— Start —

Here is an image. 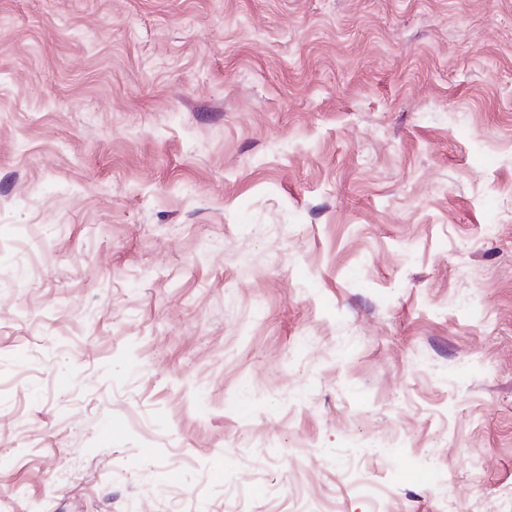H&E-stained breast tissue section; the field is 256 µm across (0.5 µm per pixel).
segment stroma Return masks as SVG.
Returning <instances> with one entry per match:
<instances>
[{
  "mask_svg": "<svg viewBox=\"0 0 512 512\" xmlns=\"http://www.w3.org/2000/svg\"><path fill=\"white\" fill-rule=\"evenodd\" d=\"M512 512V0H0V512Z\"/></svg>",
  "mask_w": 512,
  "mask_h": 512,
  "instance_id": "obj_1",
  "label": "stroma"
}]
</instances>
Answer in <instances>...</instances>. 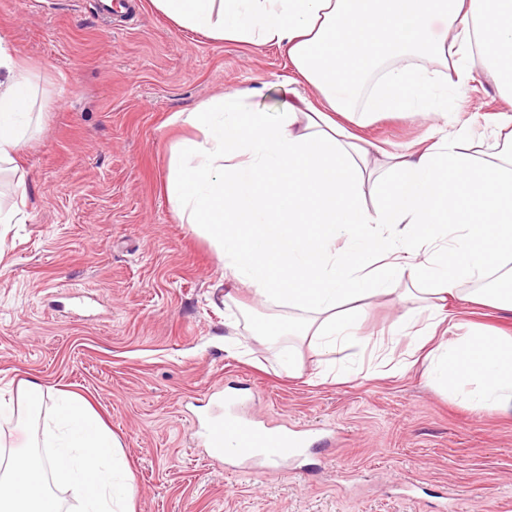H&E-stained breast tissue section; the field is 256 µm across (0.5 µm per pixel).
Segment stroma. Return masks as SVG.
<instances>
[{"mask_svg": "<svg viewBox=\"0 0 512 512\" xmlns=\"http://www.w3.org/2000/svg\"><path fill=\"white\" fill-rule=\"evenodd\" d=\"M0 36L32 69L40 125L24 145V224L0 228V400L20 384L83 395L119 441L135 512H512V420L474 410L430 385L422 367L387 376L365 360L351 381L311 382L317 356L253 336L280 308L254 305L225 349L224 262L166 195L172 146L196 130L172 123L214 97L253 92L280 112L296 79L286 51L215 41L182 29L150 0L105 19L98 0H0ZM499 94L490 74L449 99L436 125L375 116L362 136L390 150L467 128L493 144ZM274 426L327 428L305 471L255 477L207 457L203 415L228 383Z\"/></svg>", "mask_w": 512, "mask_h": 512, "instance_id": "1", "label": "stroma"}]
</instances>
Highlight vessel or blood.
<instances>
[{
    "label": "vessel or blood",
    "instance_id": "vessel-or-blood-1",
    "mask_svg": "<svg viewBox=\"0 0 512 512\" xmlns=\"http://www.w3.org/2000/svg\"><path fill=\"white\" fill-rule=\"evenodd\" d=\"M235 401L234 394L225 395L224 415L203 430V440L214 457L241 462L244 470L258 477L299 459L307 444L305 434L267 430L255 418L240 415Z\"/></svg>",
    "mask_w": 512,
    "mask_h": 512
}]
</instances>
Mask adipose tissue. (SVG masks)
<instances>
[{"label": "adipose tissue", "instance_id": "obj_1", "mask_svg": "<svg viewBox=\"0 0 512 512\" xmlns=\"http://www.w3.org/2000/svg\"><path fill=\"white\" fill-rule=\"evenodd\" d=\"M180 27L219 41L285 47L318 100L296 95L264 112L237 91L179 112L198 131L171 150L167 198L183 223L224 261L235 291L287 307L276 336L308 340L315 380L366 349L407 339L380 364L397 375L425 363L427 381L469 407L512 418V336L470 329L451 336L455 301L512 312V294L463 284L505 271L512 278V0H152ZM452 62L458 85L480 59L503 106L494 153H470L468 131L389 154L382 202L368 208L360 185L373 177L357 130L380 112L446 116L436 75L419 59ZM30 68L0 37V167L18 171L32 124ZM388 296L403 312L388 341L360 333L348 303Z\"/></svg>", "mask_w": 512, "mask_h": 512}]
</instances>
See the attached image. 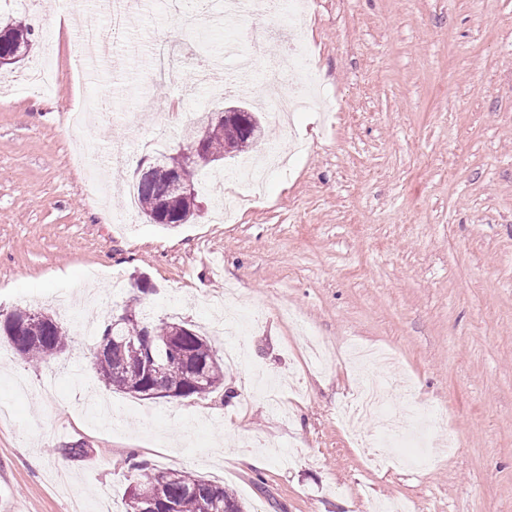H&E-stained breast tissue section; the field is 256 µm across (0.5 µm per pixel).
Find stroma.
Instances as JSON below:
<instances>
[{
  "label": "stroma",
  "mask_w": 512,
  "mask_h": 512,
  "mask_svg": "<svg viewBox=\"0 0 512 512\" xmlns=\"http://www.w3.org/2000/svg\"><path fill=\"white\" fill-rule=\"evenodd\" d=\"M226 5L142 0L127 22L138 51L88 74L72 37L107 29L94 0L74 13L0 0L33 39L0 82V315H59L68 291L72 340L47 365L0 342V512H70L57 471L85 512L105 498L120 512L135 459L224 484L245 512H512V0H316L302 40L325 105L295 113L302 150L268 120L253 149L288 154L287 169L228 223L205 174L190 222L113 223L149 157L140 143L177 153L184 114L223 104L197 80L183 17H207L225 71L252 60L249 90L228 98L254 109L266 95L282 51L272 23L253 0ZM159 47L179 58V86L146 79ZM47 55L55 86L36 95L26 77ZM118 95L140 123L68 136L71 109ZM116 142L127 162L110 163ZM139 277L147 316L191 324L217 360L239 352L223 389L142 399L99 381L82 321H107ZM356 345L395 353L409 390L394 408L453 407L455 448L422 467L394 462V447L380 466L362 455L340 415Z\"/></svg>",
  "instance_id": "35a3bbf8"
}]
</instances>
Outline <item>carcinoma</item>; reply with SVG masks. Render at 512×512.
Listing matches in <instances>:
<instances>
[{"instance_id":"obj_1","label":"carcinoma","mask_w":512,"mask_h":512,"mask_svg":"<svg viewBox=\"0 0 512 512\" xmlns=\"http://www.w3.org/2000/svg\"><path fill=\"white\" fill-rule=\"evenodd\" d=\"M28 26L0 19V50L11 53L17 47L31 43ZM225 127L214 125L208 131L207 149L224 158ZM142 213L149 219L158 218L160 205L155 196L138 187L134 188ZM196 197L173 200L168 207L170 222H184L193 215ZM133 311L136 321L118 323L108 321L98 336L97 347L102 355L96 362L97 373L106 386L133 396L146 397L150 386L176 392L179 398L198 396L197 386L209 387L214 393L224 387V372L218 364L206 339L199 334L189 335L182 322H149L141 317L137 299H132L124 311ZM4 337L15 352L36 363H44L63 353L69 345L67 329L52 316L42 312L17 309L0 319V337ZM151 336L164 342L159 355L167 362L162 383L140 374L139 352L129 347V341L140 342ZM135 471L133 485L123 503V512H136L137 499L148 493L159 492L174 503L176 512H204L210 500L220 502L222 512H243L234 493L224 486L187 471L158 468L143 462L131 463Z\"/></svg>"}]
</instances>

— End —

_WHAT THE TASK ASKS_:
Using the material above, gather every line that includes "masks".

_TASK ANSWER_:
segment stroma Return masks as SVG.
Segment stroma. Return masks as SVG.
Mask adipose tissue. (SVG masks)
Outline <item>carcinoma</item>; reply with SVG masks. Render at 512×512.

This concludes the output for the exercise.